**What the task requires:** If a line below contains "grey", count it. Report the final total and nothing more.

*** Source data ***

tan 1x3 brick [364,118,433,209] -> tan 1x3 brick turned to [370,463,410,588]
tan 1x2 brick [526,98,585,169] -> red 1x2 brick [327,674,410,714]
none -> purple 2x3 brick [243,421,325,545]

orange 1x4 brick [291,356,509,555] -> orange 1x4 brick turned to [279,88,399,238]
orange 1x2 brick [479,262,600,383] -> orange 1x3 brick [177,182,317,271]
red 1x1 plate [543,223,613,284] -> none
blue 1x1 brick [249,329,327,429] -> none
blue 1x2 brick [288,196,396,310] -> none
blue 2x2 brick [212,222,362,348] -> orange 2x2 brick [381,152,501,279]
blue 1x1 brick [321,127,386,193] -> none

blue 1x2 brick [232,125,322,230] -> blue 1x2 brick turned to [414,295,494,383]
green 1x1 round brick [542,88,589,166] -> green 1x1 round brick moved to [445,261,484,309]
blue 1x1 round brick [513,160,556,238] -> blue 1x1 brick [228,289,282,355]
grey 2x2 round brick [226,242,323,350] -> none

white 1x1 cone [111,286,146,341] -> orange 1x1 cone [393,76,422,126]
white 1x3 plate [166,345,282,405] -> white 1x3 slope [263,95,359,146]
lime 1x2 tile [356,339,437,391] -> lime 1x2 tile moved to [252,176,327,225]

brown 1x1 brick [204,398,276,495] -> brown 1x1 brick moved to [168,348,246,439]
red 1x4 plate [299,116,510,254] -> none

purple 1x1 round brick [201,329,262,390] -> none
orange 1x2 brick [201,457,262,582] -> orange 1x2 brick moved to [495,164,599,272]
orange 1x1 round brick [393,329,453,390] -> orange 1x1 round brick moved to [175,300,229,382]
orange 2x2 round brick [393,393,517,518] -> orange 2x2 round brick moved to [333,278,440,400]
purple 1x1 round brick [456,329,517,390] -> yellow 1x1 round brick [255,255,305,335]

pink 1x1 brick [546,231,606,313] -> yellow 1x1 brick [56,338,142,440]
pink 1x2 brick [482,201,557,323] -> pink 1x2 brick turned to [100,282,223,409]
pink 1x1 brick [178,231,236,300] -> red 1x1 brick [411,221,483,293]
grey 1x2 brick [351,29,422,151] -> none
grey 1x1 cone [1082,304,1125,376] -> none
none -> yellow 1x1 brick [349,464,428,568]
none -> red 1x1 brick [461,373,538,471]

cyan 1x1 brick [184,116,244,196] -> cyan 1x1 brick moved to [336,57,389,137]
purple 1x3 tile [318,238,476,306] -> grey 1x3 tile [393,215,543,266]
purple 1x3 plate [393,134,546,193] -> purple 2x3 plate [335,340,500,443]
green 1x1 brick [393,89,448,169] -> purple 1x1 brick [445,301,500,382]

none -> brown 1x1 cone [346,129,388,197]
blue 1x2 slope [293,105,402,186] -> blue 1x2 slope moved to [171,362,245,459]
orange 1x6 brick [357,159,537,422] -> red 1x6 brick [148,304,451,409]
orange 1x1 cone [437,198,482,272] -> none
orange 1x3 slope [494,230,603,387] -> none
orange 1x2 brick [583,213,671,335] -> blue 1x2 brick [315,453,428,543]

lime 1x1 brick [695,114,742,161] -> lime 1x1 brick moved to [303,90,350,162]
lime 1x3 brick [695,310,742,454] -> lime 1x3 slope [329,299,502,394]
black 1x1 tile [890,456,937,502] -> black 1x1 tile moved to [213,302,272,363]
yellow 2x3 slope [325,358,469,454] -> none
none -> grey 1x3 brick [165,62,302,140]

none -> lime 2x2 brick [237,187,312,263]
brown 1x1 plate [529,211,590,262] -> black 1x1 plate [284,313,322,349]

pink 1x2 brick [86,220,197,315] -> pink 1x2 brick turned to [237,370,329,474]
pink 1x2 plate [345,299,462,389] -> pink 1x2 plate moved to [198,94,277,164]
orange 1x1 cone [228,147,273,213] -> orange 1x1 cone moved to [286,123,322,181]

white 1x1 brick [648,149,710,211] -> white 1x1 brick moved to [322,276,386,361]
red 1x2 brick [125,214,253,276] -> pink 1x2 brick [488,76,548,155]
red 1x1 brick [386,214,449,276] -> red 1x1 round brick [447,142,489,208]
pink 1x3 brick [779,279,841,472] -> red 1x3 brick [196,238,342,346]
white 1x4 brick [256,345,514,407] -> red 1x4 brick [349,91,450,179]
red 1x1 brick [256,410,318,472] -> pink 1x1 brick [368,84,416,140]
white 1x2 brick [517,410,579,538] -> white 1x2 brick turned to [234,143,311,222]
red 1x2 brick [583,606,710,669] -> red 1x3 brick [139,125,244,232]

***

**Expected answer:** 5